■ **Supplied data**:
┄┄┄┄┄┄┄┄┄┄

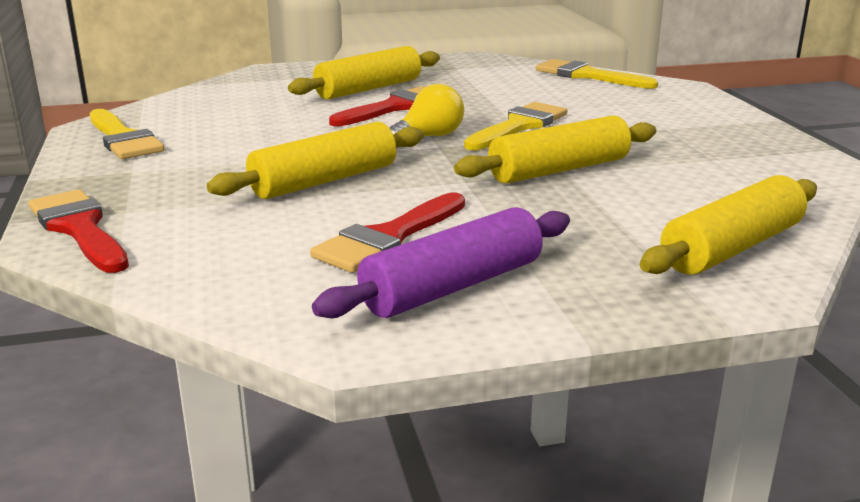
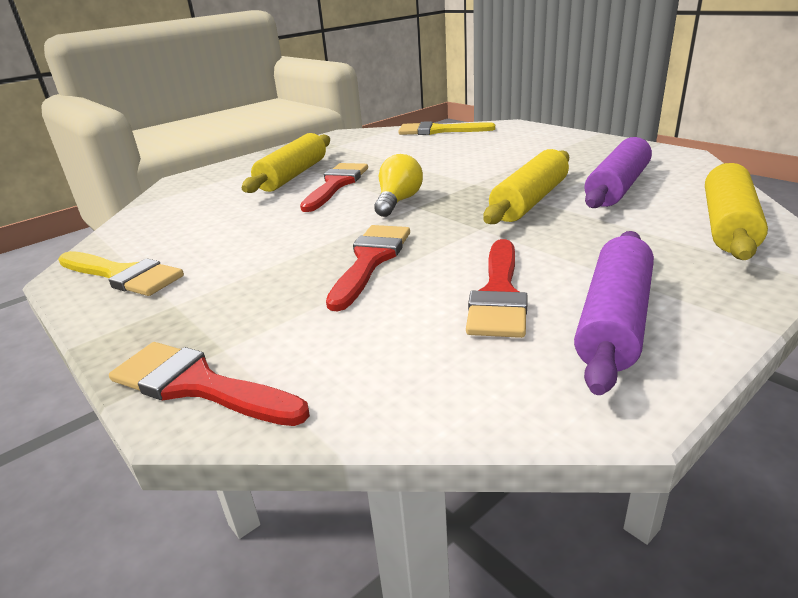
camera: 25 degrees left, 5 degrees up
(324, 181) = (370, 260): yellow rolling pin -> red brush
(519, 126) = (450, 176): yellow brush -> none
(681, 181) = (617, 187): none -> purple rolling pin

┄┄┄┄┄┄┄┄┄┄

■ **Exercise requirements**: Nothing but an exact copy of the data, without pictures, should be returned.

■ **Result for this exercise**:
camera: 25 degrees left, 5 degrees up
(324, 181) = (370, 260): yellow rolling pin -> red brush
(519, 126) = (450, 176): yellow brush -> none
(681, 181) = (617, 187): none -> purple rolling pin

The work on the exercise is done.